[Scene difference descriptions]
=-=-=-=-=
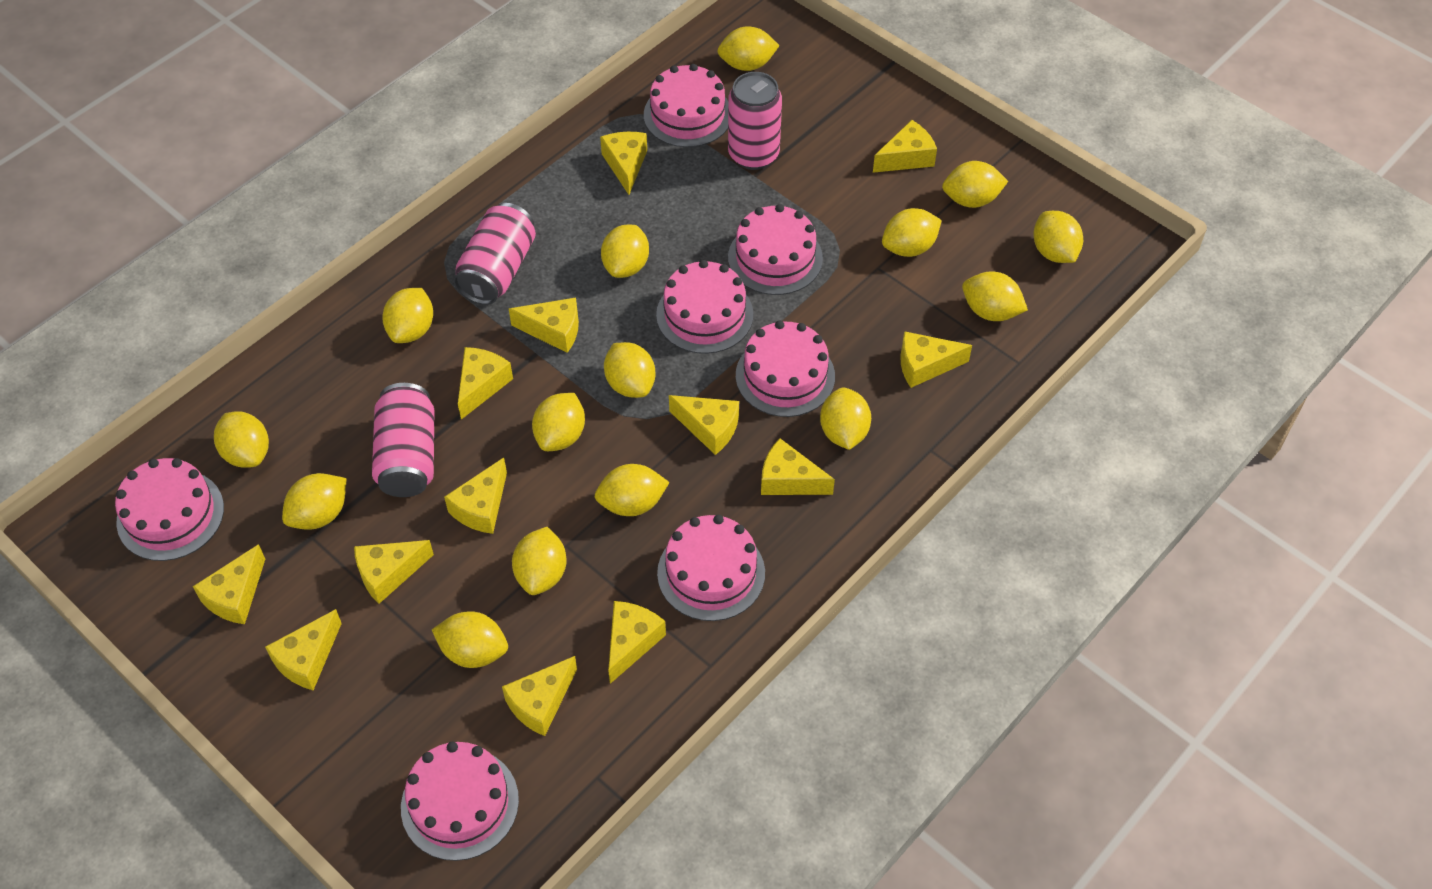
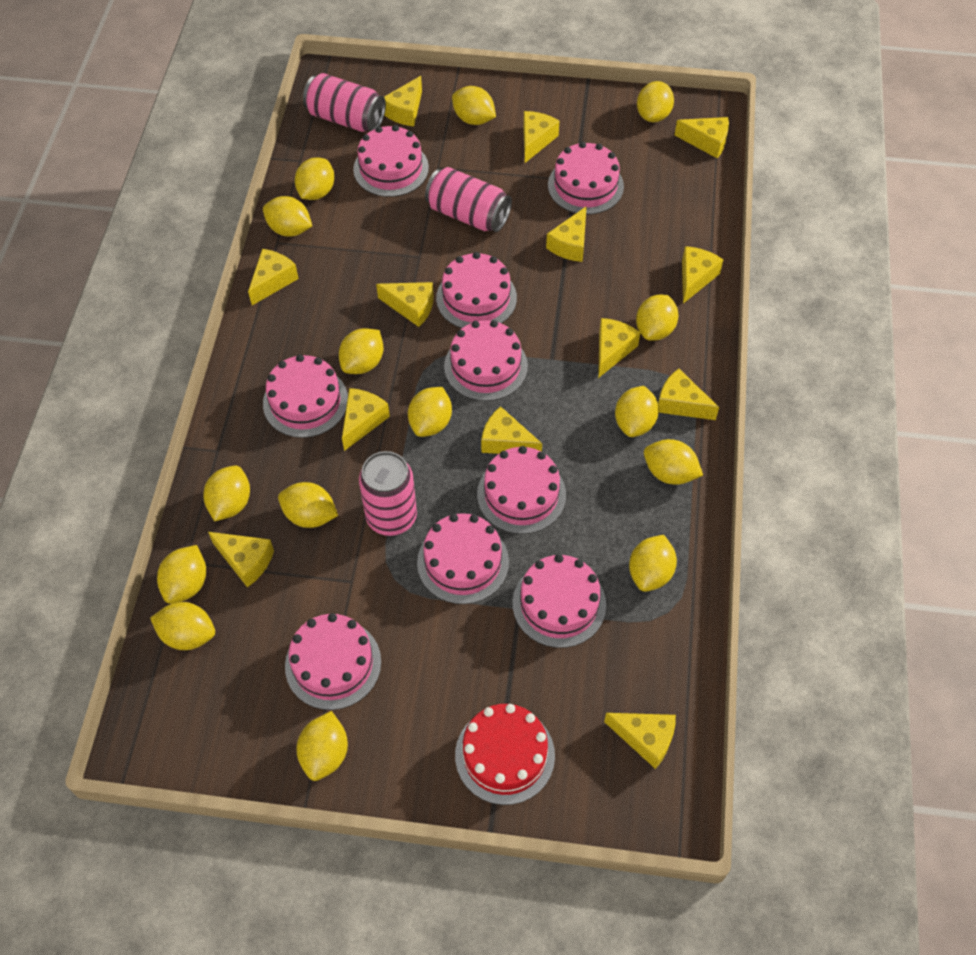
pink cake: 7 -> 9
red cake: 0 -> 1

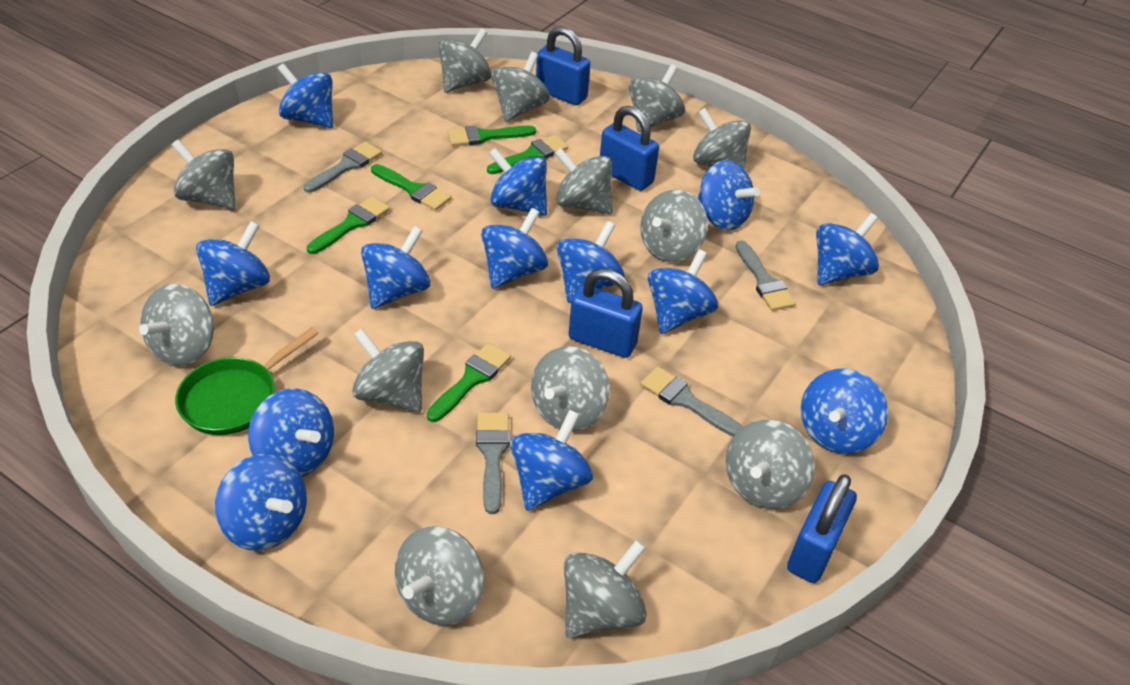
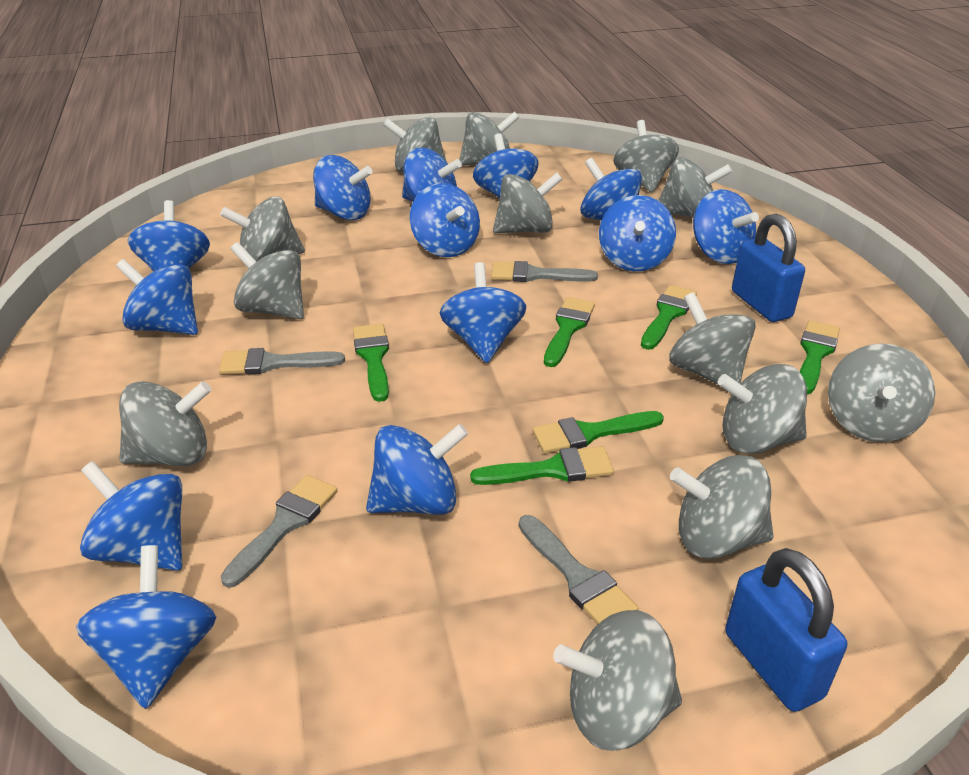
blue padlock: 4 -> 2
green brush: 5 -> 6
green pan: 1 -> 0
=-=-=-=-=
§ **Task details**:
Print every entry exactly. Pictures are not part of the copy.

§ **Problem solution**:
pink cake: 7 -> 9
red cake: 0 -> 1

blue padlock: 4 -> 2
green brush: 5 -> 6
green pan: 1 -> 0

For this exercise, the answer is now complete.